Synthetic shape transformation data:
□ □ □ □ □ □ □

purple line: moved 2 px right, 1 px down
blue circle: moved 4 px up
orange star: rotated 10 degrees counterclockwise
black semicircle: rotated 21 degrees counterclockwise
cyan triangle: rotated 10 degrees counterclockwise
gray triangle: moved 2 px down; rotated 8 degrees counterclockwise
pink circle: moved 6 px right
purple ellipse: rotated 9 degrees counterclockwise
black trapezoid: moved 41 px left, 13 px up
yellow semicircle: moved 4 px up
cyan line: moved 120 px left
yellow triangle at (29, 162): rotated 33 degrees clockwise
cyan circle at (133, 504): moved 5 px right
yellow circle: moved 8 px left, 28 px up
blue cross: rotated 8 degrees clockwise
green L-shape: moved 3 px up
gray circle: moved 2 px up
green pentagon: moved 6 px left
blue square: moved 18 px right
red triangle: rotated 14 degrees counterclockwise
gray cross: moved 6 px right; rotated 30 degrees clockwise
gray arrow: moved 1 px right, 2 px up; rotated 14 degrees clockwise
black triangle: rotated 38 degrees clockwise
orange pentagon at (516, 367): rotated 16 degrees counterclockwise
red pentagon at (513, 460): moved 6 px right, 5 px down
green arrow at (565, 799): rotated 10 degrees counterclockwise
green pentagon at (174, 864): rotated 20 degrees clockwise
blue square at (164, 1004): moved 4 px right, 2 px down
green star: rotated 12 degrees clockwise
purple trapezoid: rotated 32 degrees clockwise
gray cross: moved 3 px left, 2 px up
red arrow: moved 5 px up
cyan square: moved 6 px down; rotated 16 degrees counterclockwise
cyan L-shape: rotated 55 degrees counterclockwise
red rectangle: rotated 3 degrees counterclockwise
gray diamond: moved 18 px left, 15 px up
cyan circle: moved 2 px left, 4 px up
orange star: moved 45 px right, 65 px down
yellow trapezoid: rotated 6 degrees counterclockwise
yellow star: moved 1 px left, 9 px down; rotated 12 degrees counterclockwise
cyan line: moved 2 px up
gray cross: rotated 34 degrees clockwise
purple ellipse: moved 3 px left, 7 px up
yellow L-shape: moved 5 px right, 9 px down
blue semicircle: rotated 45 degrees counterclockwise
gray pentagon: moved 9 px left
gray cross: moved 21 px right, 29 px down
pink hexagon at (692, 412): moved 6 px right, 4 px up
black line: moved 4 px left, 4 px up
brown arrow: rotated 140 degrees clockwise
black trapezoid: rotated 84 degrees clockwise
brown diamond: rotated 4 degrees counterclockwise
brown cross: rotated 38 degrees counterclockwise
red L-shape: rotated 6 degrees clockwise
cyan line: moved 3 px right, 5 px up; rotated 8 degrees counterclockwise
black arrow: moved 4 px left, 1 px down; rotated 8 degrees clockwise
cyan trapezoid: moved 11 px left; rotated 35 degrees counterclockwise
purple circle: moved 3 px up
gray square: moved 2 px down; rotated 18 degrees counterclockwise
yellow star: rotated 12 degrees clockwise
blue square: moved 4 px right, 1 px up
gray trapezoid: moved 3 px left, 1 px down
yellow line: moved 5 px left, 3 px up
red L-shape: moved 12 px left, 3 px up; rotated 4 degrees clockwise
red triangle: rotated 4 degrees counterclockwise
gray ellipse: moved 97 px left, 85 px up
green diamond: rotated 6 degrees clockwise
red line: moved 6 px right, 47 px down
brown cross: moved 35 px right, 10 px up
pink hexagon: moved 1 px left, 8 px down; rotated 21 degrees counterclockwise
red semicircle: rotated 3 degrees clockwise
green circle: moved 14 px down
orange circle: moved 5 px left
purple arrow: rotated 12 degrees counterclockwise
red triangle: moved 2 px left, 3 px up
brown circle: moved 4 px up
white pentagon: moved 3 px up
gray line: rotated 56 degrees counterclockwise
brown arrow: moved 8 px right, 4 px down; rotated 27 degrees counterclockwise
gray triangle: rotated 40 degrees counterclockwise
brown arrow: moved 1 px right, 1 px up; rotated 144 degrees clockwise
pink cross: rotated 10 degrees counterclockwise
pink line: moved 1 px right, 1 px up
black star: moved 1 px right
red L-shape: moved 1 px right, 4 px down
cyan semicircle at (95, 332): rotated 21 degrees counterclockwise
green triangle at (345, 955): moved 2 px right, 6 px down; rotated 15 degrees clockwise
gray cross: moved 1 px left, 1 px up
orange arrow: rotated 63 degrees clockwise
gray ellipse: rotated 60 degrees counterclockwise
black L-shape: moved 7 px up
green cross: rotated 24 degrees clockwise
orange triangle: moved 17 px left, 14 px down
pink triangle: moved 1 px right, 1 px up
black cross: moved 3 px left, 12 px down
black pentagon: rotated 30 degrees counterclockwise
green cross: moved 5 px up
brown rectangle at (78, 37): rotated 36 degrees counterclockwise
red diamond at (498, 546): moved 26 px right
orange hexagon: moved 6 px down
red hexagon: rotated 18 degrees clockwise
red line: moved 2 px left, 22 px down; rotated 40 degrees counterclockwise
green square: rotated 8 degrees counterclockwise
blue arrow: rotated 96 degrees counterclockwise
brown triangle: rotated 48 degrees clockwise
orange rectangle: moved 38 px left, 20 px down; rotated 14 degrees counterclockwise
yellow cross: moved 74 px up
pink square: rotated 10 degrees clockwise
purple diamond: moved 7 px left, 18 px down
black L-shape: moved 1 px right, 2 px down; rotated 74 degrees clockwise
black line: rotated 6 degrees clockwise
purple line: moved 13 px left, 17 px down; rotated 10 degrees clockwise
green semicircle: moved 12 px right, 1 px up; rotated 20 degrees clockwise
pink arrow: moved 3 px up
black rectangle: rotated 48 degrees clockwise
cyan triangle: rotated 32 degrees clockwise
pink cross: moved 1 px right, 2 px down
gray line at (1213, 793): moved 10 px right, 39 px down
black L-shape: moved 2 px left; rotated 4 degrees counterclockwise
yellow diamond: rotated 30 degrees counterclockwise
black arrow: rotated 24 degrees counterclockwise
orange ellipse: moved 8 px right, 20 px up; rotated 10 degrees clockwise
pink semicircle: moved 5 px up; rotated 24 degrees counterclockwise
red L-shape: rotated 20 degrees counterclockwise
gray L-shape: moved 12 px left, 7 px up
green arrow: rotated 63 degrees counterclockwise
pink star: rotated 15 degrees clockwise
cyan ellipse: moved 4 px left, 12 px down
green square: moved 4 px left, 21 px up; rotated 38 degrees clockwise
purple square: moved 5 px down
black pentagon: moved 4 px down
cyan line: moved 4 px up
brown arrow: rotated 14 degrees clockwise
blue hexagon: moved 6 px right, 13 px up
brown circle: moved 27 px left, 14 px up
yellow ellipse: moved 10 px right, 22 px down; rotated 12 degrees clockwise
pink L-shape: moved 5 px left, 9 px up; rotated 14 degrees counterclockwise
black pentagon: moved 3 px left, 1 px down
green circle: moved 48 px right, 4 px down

□ □ □ □ □ □ □

■ **Activity**: The required output is every line above from the one with "black arrow: moved" down to the one with "yellow line: moved 5 px left, 3 px up", restated word for word, ends included.

■ **Answer**:
black arrow: moved 4 px left, 1 px down; rotated 8 degrees clockwise
cyan trapezoid: moved 11 px left; rotated 35 degrees counterclockwise
purple circle: moved 3 px up
gray square: moved 2 px down; rotated 18 degrees counterclockwise
yellow star: rotated 12 degrees clockwise
blue square: moved 4 px right, 1 px up
gray trapezoid: moved 3 px left, 1 px down
yellow line: moved 5 px left, 3 px up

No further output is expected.